Where the line containing "building: none -> [16,66,72,136]" appears below, begin there and reproduce each line exactly through the last one, omitting pictures.
** Opening Data for the task block **
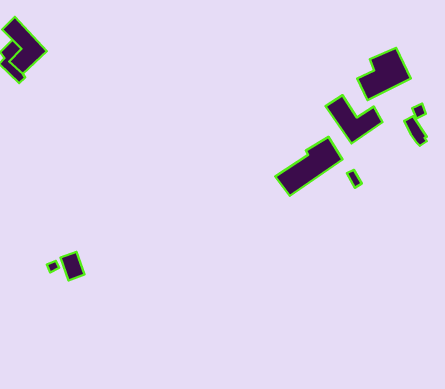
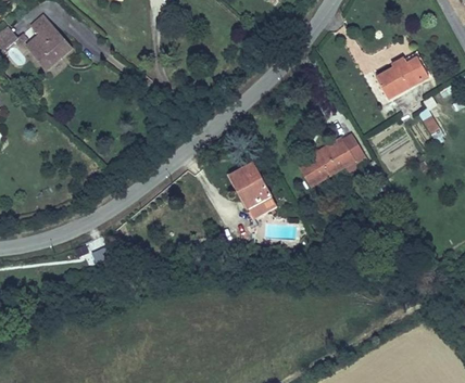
building: [326,95,383,143] -> none
building: none -> [228,164,272,219]

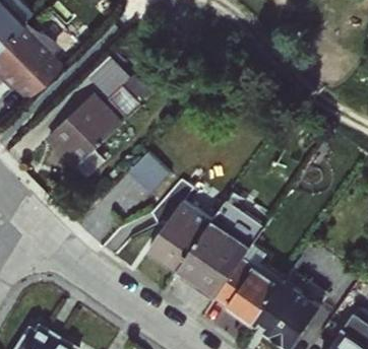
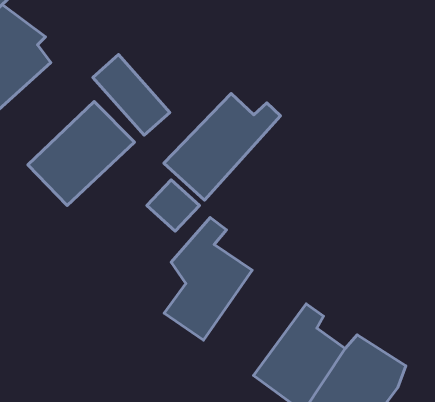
building: none -> [164,93,281,200]
building: [174,201,263,300] -> none

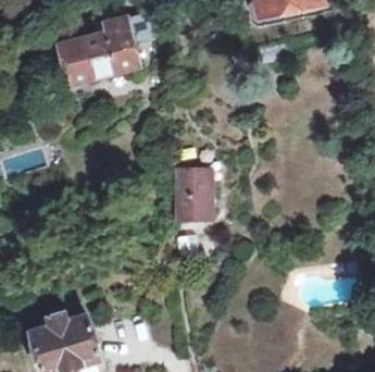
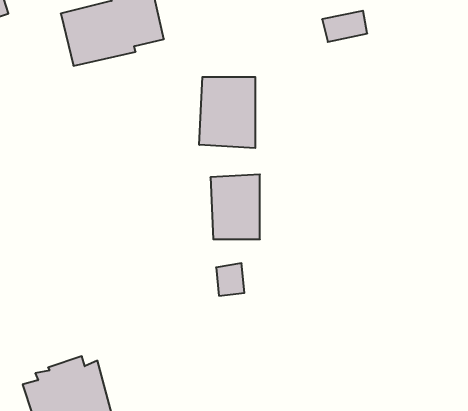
building: none -> [199,77,255,148]

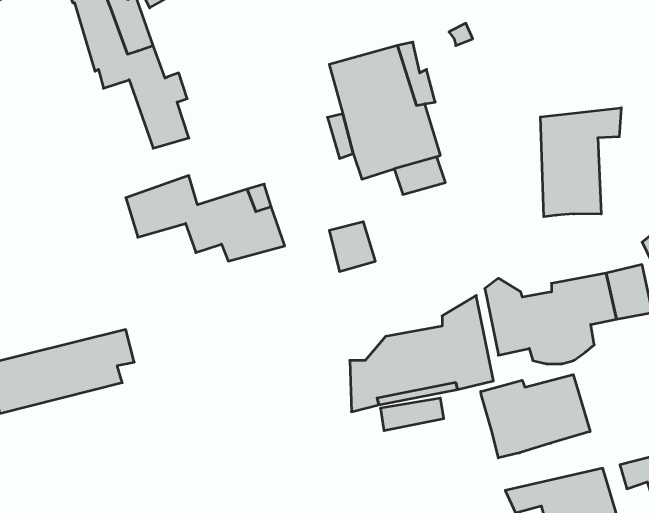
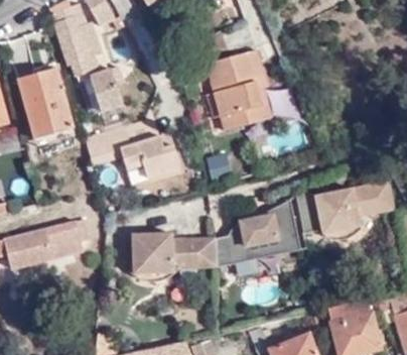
building: none -> [16,66,72,136]
building: [540,108,621,217] -> none
building: none -> [128,233,219,279]
building: [481,375,590,458] -> none

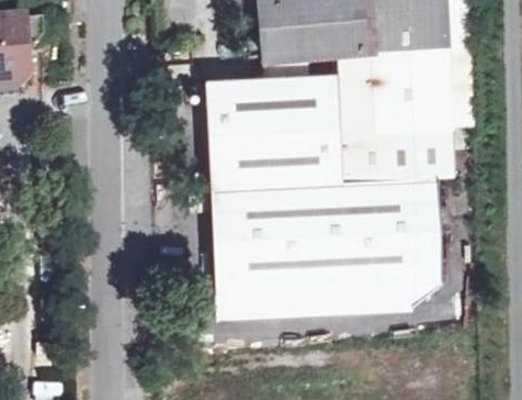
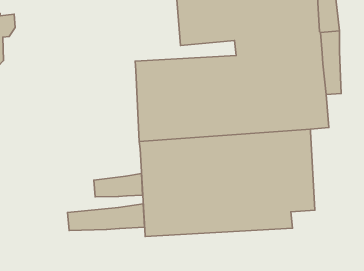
building: none -> [94,174,143,197]
building: none -> [68,204,144,231]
** Closing Data for the task block **
» Reply
building: none -> [16,66,72,136]
building: [540,108,621,217] -> none
building: none -> [128,233,219,279]
building: [481,375,590,458] -> none

building: none -> [94,174,143,197]
building: none -> [68,204,144,231]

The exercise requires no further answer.